Items listed in a dataset:
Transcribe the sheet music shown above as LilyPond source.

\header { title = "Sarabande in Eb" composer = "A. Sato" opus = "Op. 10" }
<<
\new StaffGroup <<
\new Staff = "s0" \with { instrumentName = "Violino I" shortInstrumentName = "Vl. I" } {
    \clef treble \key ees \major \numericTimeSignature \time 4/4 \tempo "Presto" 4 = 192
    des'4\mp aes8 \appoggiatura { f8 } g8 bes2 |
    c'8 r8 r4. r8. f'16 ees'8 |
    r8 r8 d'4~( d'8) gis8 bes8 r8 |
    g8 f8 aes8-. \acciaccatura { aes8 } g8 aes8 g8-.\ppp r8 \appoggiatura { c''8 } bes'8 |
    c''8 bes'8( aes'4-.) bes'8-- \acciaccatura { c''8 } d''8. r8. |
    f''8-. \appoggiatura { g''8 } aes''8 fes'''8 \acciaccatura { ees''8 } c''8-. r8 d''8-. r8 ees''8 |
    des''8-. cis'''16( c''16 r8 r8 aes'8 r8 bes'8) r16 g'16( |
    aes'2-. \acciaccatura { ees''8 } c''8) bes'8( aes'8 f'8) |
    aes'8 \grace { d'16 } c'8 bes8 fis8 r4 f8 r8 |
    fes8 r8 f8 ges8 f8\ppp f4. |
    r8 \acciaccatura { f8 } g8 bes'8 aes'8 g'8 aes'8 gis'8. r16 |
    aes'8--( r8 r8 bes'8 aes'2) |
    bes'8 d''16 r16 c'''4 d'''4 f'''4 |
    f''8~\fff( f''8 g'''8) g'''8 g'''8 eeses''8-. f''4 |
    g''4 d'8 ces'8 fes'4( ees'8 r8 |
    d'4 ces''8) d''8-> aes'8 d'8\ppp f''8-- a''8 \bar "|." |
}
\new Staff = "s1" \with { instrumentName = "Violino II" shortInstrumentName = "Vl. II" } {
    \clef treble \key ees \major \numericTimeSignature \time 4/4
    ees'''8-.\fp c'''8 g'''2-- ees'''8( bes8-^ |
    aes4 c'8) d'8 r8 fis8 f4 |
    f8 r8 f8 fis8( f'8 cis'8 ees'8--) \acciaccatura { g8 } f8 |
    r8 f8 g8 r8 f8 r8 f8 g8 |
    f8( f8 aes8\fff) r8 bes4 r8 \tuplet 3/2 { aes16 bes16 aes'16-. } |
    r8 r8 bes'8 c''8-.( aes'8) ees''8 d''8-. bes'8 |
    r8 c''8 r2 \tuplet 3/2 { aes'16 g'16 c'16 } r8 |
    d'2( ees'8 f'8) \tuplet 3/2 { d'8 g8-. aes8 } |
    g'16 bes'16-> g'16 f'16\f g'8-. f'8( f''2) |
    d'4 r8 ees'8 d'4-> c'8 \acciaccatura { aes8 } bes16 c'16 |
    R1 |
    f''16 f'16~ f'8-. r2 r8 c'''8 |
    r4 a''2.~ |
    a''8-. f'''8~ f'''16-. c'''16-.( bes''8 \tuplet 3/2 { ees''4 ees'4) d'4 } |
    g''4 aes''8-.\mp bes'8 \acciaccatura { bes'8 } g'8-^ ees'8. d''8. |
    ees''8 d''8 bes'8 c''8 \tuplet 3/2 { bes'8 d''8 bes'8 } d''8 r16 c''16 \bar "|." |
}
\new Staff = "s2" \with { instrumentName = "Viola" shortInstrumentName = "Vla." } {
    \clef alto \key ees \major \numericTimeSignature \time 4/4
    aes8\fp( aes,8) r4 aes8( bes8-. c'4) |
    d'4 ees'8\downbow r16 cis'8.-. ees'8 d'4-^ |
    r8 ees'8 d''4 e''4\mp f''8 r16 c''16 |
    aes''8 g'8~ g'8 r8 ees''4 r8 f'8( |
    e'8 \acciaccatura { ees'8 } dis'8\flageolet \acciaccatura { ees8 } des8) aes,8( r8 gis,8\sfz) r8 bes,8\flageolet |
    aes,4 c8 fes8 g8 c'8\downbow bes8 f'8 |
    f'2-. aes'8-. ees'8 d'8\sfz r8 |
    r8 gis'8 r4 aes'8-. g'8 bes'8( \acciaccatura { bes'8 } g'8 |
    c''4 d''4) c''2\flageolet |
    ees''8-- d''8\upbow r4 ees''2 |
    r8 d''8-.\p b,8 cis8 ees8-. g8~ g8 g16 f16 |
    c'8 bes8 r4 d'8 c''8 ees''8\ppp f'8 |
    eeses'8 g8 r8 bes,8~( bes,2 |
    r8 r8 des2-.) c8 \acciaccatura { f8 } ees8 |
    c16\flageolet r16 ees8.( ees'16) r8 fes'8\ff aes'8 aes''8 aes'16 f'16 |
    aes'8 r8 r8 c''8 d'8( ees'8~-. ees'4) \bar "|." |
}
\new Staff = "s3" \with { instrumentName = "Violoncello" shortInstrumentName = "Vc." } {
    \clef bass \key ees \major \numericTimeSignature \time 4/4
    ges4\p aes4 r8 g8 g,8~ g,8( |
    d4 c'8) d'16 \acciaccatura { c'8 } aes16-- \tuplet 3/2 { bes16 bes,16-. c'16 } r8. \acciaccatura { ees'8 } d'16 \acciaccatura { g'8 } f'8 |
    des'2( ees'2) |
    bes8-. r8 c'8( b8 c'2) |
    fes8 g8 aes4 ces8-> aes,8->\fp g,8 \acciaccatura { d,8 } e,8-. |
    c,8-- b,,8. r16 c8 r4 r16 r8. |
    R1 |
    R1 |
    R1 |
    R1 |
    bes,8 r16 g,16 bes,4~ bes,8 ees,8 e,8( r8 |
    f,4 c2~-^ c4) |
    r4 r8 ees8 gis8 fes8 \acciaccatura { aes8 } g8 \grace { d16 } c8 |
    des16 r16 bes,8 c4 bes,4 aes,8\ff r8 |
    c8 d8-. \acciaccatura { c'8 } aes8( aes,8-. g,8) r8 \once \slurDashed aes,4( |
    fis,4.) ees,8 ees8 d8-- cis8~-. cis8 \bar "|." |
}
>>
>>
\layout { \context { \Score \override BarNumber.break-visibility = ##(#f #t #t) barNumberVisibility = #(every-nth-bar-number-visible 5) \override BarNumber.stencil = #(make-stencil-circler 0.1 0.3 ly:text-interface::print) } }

▶ [Aim]
Report each line of the rows above that contains the string "clef". Letter case counts, so match it exactly.

▶ [Task response]
    \clef treble \key ees \major \numericTimeSignature \time 4/4 \tempo "Presto" 4 = 192
    \clef treble \key ees \major \numericTimeSignature \time 4/4
    \clef alto \key ees \major \numericTimeSignature \time 4/4
    \clef bass \key ees \major \numericTimeSignature \time 4/4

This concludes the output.